((

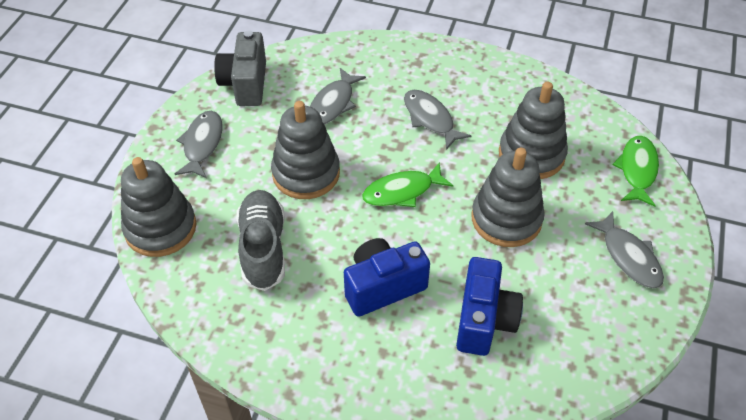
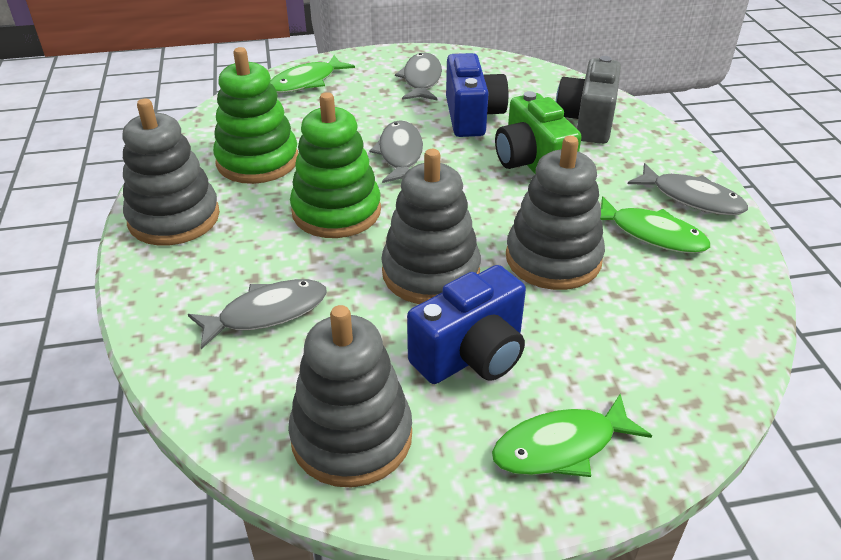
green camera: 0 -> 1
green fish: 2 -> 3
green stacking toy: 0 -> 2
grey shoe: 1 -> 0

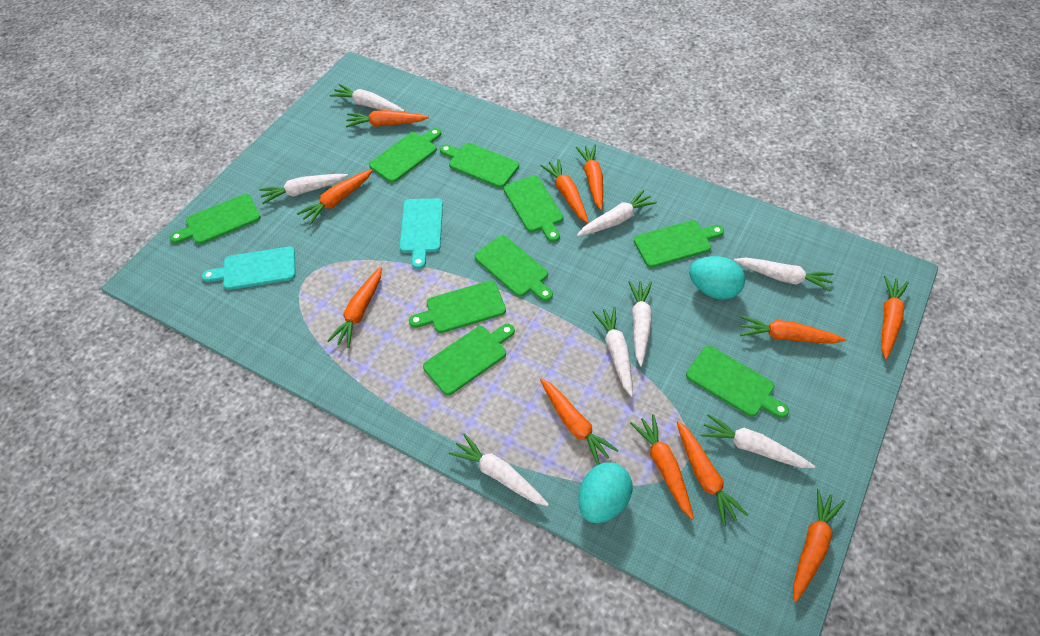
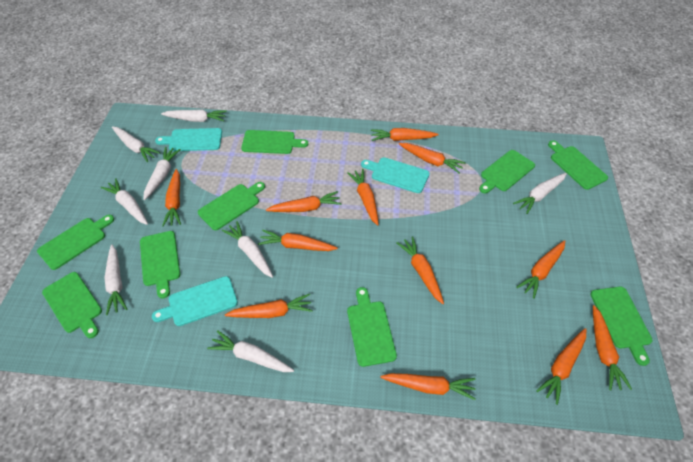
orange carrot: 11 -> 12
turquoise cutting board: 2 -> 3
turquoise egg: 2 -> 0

))

*WHAT TO PRODUCE*: Tally each line in the data that holds the word "green"; write only the total.

*EXERCISE SOLUTION*: 3